Restate the data below word for word, and let no image into your version.

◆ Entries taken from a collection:

============================================================

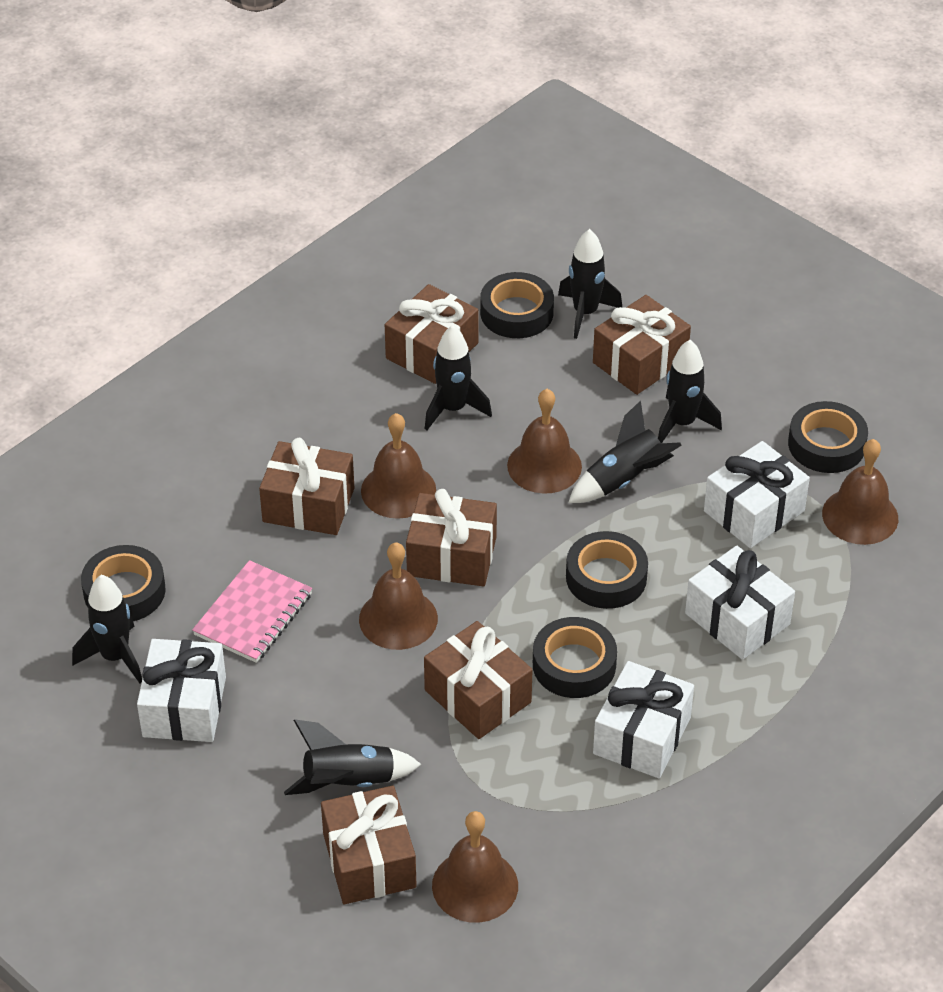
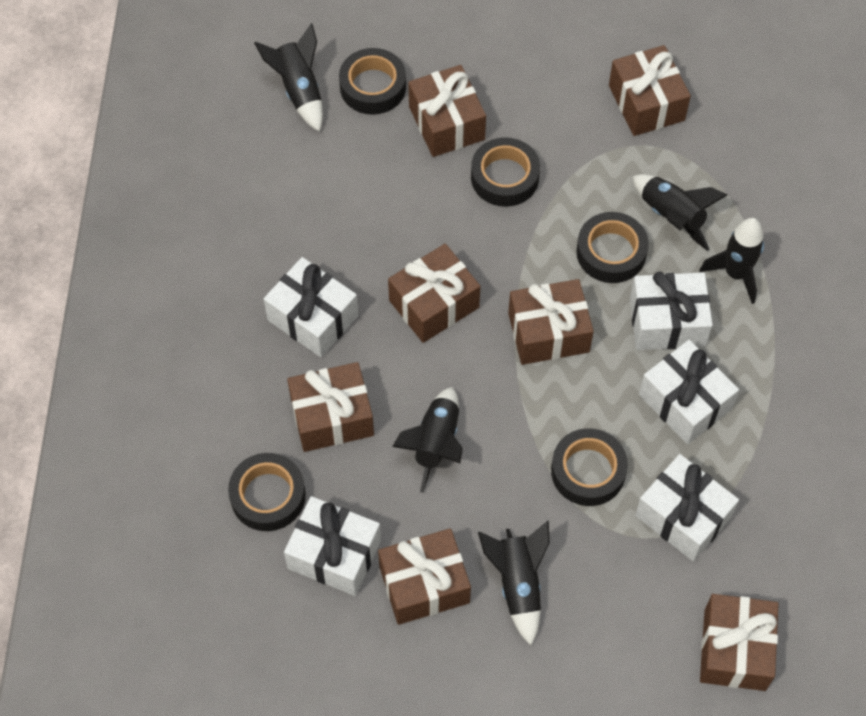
black rocket: 6 -> 5
brown bell: 5 -> 0
brown gift: 6 -> 7
pink notebook: 1 -> 0
white gift: 4 -> 5

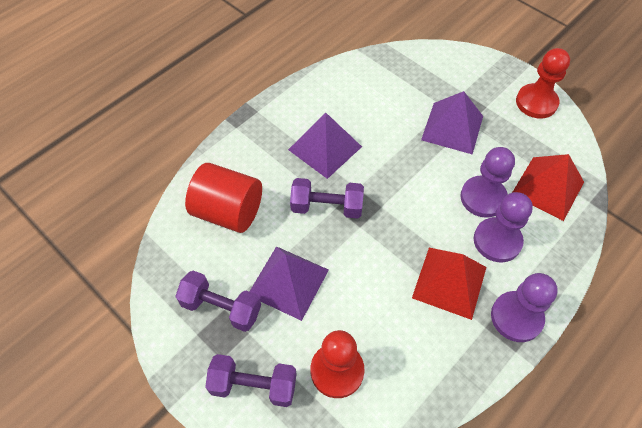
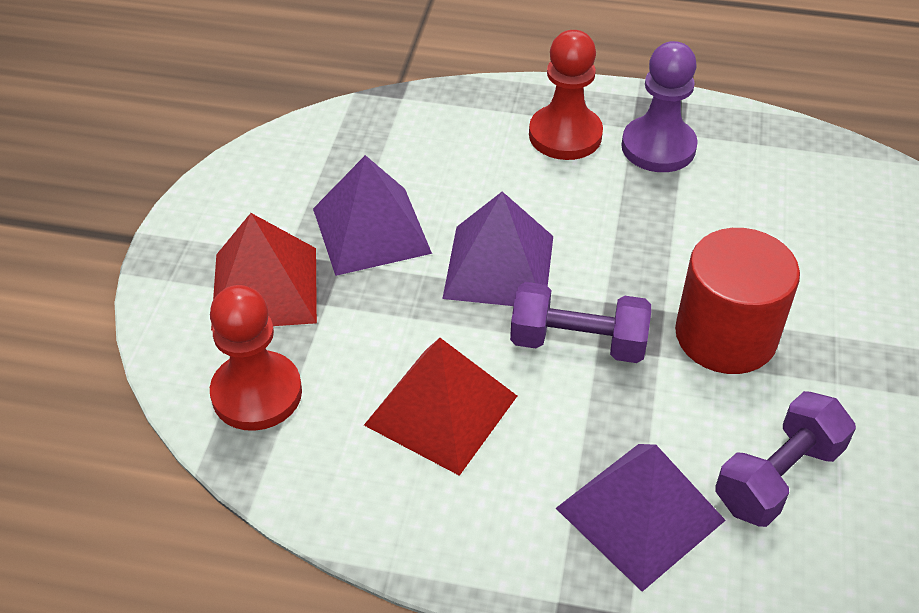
purple dumbbell: 3 -> 2
purple pawn: 3 -> 1

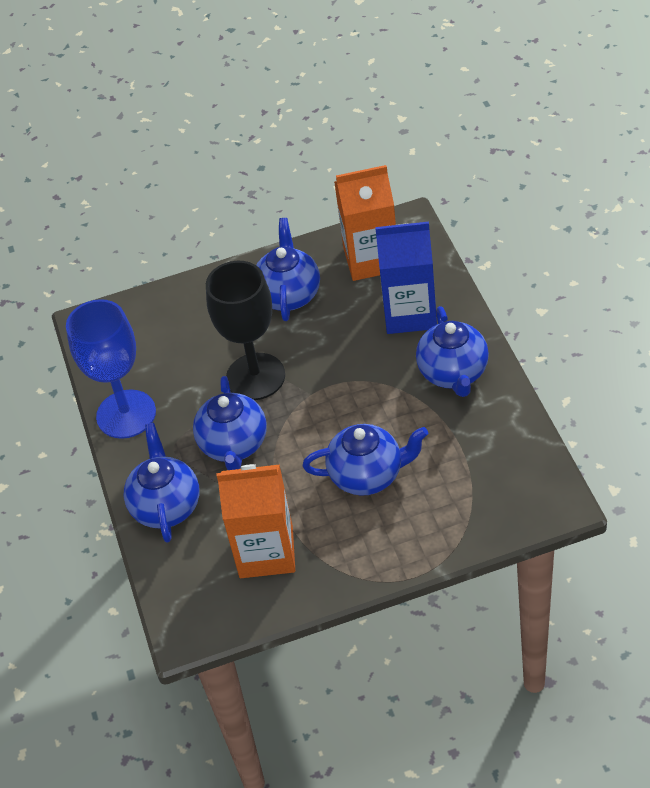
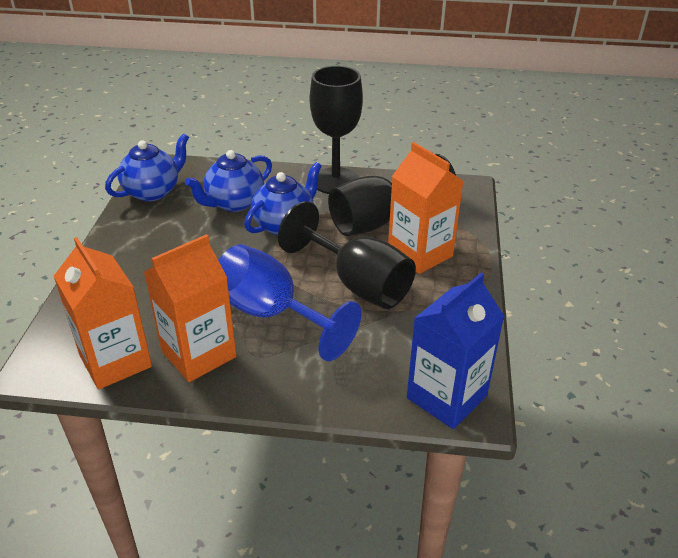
black goblet: 1 -> 3
blue teapot: 5 -> 3
orange carton: 2 -> 3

============================================================

◆ Completed task:
black rocket: 6 -> 5
brown bell: 5 -> 0
brown gift: 6 -> 7
pink notebook: 1 -> 0
white gift: 4 -> 5

purple dumbbell: 3 -> 2
purple pawn: 3 -> 1

black goblet: 1 -> 3
blue teapot: 5 -> 3
orange carton: 2 -> 3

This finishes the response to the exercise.